WHAT IS NEEDED
Once you find the line that contains "L2: 33mH (GND, N4) -> none", transcribe it and each line after it through the end of the listing, exactly as written.

RECORD SET

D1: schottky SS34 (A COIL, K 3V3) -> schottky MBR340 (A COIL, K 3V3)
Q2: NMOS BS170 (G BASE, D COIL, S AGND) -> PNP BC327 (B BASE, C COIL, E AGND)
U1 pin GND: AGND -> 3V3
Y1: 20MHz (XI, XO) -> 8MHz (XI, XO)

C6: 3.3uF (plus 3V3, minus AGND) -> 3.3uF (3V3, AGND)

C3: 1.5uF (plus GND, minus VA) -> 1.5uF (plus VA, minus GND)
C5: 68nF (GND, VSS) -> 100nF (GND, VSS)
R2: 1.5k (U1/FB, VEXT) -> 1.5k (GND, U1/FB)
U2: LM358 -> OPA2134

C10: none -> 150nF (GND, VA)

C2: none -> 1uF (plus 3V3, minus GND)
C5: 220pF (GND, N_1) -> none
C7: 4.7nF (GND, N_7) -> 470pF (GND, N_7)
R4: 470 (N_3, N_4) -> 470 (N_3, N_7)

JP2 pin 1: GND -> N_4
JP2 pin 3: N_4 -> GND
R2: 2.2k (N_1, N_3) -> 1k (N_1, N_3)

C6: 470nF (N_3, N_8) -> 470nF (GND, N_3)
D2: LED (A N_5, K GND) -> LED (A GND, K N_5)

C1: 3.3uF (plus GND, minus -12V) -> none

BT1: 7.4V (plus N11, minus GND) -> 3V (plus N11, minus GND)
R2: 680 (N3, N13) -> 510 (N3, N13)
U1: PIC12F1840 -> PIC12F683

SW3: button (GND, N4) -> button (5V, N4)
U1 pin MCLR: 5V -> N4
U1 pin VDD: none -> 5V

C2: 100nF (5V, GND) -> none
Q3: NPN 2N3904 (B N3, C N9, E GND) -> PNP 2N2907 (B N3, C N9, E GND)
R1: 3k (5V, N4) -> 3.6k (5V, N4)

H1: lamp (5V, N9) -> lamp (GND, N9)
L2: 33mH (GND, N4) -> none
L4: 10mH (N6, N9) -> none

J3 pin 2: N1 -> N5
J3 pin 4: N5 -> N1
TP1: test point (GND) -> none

EXERCISE OUTPUT
L2: 33mH (GND, N4) -> none
L4: 10mH (N6, N9) -> none

J3 pin 2: N1 -> N5
J3 pin 4: N5 -> N1
TP1: test point (GND) -> none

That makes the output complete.